***** Raw data
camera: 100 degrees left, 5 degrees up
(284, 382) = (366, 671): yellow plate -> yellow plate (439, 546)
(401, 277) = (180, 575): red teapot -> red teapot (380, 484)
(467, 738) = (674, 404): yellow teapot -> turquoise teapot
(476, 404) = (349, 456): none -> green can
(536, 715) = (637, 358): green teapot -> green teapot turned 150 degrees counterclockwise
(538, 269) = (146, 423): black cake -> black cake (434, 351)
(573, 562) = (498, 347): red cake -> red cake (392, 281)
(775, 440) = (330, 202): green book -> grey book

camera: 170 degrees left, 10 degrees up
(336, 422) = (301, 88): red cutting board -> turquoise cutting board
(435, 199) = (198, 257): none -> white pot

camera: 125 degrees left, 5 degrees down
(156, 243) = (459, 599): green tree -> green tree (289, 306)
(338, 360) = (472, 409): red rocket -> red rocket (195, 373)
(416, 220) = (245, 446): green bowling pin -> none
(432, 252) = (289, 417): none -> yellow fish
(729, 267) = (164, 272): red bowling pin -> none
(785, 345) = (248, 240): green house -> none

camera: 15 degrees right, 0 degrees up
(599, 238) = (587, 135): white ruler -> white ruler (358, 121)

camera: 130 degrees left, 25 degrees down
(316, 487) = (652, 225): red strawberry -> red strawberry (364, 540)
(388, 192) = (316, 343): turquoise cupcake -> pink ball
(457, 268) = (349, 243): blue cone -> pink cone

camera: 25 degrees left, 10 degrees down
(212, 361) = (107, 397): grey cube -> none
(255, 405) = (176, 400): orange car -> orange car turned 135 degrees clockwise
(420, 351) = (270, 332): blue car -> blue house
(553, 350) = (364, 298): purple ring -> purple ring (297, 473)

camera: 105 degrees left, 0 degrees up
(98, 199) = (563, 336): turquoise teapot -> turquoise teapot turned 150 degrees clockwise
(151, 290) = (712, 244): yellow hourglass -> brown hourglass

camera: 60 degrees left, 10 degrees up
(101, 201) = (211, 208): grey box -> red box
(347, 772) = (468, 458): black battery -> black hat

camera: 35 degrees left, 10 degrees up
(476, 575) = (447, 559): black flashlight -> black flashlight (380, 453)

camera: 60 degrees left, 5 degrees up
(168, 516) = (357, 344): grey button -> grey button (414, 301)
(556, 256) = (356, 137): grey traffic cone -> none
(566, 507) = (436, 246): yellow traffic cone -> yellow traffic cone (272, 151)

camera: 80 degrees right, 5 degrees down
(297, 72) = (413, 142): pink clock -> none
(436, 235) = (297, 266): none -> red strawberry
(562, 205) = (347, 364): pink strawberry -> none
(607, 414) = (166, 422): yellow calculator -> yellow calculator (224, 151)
**********
[What is expected] Could you retype all of the records above exactly as they appear?

[Response area]
camera: 100 degrees left, 5 degrees up
(284, 382) = (366, 671): yellow plate -> yellow plate (439, 546)
(401, 277) = (180, 575): red teapot -> red teapot (380, 484)
(467, 738) = (674, 404): yellow teapot -> turquoise teapot
(476, 404) = (349, 456): none -> green can
(536, 715) = (637, 358): green teapot -> green teapot turned 150 degrees counterclockwise
(538, 269) = (146, 423): black cake -> black cake (434, 351)
(573, 562) = (498, 347): red cake -> red cake (392, 281)
(775, 440) = (330, 202): green book -> grey book

camera: 170 degrees left, 10 degrees up
(336, 422) = (301, 88): red cutting board -> turquoise cutting board
(435, 199) = (198, 257): none -> white pot

camera: 125 degrees left, 5 degrees down
(156, 243) = (459, 599): green tree -> green tree (289, 306)
(338, 360) = (472, 409): red rocket -> red rocket (195, 373)
(416, 220) = (245, 446): green bowling pin -> none
(432, 252) = (289, 417): none -> yellow fish
(729, 267) = (164, 272): red bowling pin -> none
(785, 345) = (248, 240): green house -> none

camera: 15 degrees right, 0 degrees up
(599, 238) = (587, 135): white ruler -> white ruler (358, 121)

camera: 130 degrees left, 25 degrees down
(316, 487) = (652, 225): red strawberry -> red strawberry (364, 540)
(388, 192) = (316, 343): turquoise cupcake -> pink ball
(457, 268) = (349, 243): blue cone -> pink cone

camera: 25 degrees left, 10 degrees down
(212, 361) = (107, 397): grey cube -> none
(255, 405) = (176, 400): orange car -> orange car turned 135 degrees clockwise
(420, 351) = (270, 332): blue car -> blue house
(553, 350) = (364, 298): purple ring -> purple ring (297, 473)

camera: 105 degrees left, 0 degrees up
(98, 199) = (563, 336): turquoise teapot -> turquoise teapot turned 150 degrees clockwise
(151, 290) = (712, 244): yellow hourglass -> brown hourglass

camera: 60 degrees left, 10 degrees up
(101, 201) = (211, 208): grey box -> red box
(347, 772) = (468, 458): black battery -> black hat

camera: 35 degrees left, 10 degrees up
(476, 575) = (447, 559): black flashlight -> black flashlight (380, 453)

camera: 60 degrees left, 5 degrees up
(168, 516) = (357, 344): grey button -> grey button (414, 301)
(556, 256) = (356, 137): grey traffic cone -> none
(566, 507) = (436, 246): yellow traffic cone -> yellow traffic cone (272, 151)

camera: 80 degrees right, 5 degrees down
(297, 72) = (413, 142): pink clock -> none
(436, 235) = (297, 266): none -> red strawberry
(562, 205) = (347, 364): pink strawberry -> none
(607, 414) = (166, 422): yellow calculator -> yellow calculator (224, 151)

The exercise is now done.